WHAT TO PRODUCE:
Print the listing once more, exactly as written.

- - - -

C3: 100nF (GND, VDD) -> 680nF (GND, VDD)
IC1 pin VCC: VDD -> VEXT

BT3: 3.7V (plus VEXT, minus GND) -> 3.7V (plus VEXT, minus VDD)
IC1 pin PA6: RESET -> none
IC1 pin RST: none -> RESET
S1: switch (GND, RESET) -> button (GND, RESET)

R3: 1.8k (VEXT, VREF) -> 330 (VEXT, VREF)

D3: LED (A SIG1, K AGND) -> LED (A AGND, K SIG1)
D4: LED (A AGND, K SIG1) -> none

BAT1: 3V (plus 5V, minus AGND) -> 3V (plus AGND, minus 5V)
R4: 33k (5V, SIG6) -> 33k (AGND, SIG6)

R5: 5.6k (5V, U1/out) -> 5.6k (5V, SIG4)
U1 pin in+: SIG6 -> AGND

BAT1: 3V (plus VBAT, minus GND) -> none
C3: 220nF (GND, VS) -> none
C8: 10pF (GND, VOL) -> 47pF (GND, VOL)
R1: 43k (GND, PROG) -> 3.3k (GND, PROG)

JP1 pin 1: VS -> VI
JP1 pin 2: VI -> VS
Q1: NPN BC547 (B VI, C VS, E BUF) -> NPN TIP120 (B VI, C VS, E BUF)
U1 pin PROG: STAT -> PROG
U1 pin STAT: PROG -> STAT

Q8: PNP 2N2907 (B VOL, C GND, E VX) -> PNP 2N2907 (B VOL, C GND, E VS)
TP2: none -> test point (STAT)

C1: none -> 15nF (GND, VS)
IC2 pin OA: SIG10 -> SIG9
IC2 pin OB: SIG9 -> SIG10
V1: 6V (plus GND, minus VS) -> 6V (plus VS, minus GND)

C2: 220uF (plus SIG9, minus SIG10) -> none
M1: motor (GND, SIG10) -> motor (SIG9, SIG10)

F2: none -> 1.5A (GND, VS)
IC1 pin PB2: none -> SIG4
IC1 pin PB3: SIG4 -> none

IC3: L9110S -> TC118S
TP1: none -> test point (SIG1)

- - - -

RESULT OF THIS EXERCISE:
C3: 100nF (GND, VDD) -> 680nF (GND, VDD)
IC1 pin VCC: VDD -> VEXT

BT3: 3.7V (plus VEXT, minus GND) -> 3.7V (plus VEXT, minus VDD)
IC1 pin PA6: RESET -> none
IC1 pin RST: none -> RESET
S1: switch (GND, RESET) -> button (GND, RESET)

R3: 1.8k (VEXT, VREF) -> 330 (VEXT, VREF)

D3: LED (A SIG1, K AGND) -> LED (A AGND, K SIG1)
D4: LED (A AGND, K SIG1) -> none

BAT1: 3V (plus 5V, minus AGND) -> 3V (plus AGND, minus 5V)
R4: 33k (5V, SIG6) -> 33k (AGND, SIG6)

R5: 5.6k (5V, U1/out) -> 5.6k (5V, SIG4)
U1 pin in+: SIG6 -> AGND

BAT1: 3V (plus VBAT, minus GND) -> none
C3: 220nF (GND, VS) -> none
C8: 10pF (GND, VOL) -> 47pF (GND, VOL)
R1: 43k (GND, PROG) -> 3.3k (GND, PROG)

JP1 pin 1: VS -> VI
JP1 pin 2: VI -> VS
Q1: NPN BC547 (B VI, C VS, E BUF) -> NPN TIP120 (B VI, C VS, E BUF)
U1 pin PROG: STAT -> PROG
U1 pin STAT: PROG -> STAT

Q8: PNP 2N2907 (B VOL, C GND, E VX) -> PNP 2N2907 (B VOL, C GND, E VS)
TP2: none -> test point (STAT)

C1: none -> 15nF (GND, VS)
IC2 pin OA: SIG10 -> SIG9
IC2 pin OB: SIG9 -> SIG10
V1: 6V (plus GND, minus VS) -> 6V (plus VS, minus GND)

C2: 220uF (plus SIG9, minus SIG10) -> none
M1: motor (GND, SIG10) -> motor (SIG9, SIG10)

F2: none -> 1.5A (GND, VS)
IC1 pin PB2: none -> SIG4
IC1 pin PB3: SIG4 -> none

IC3: L9110S -> TC118S
TP1: none -> test point (SIG1)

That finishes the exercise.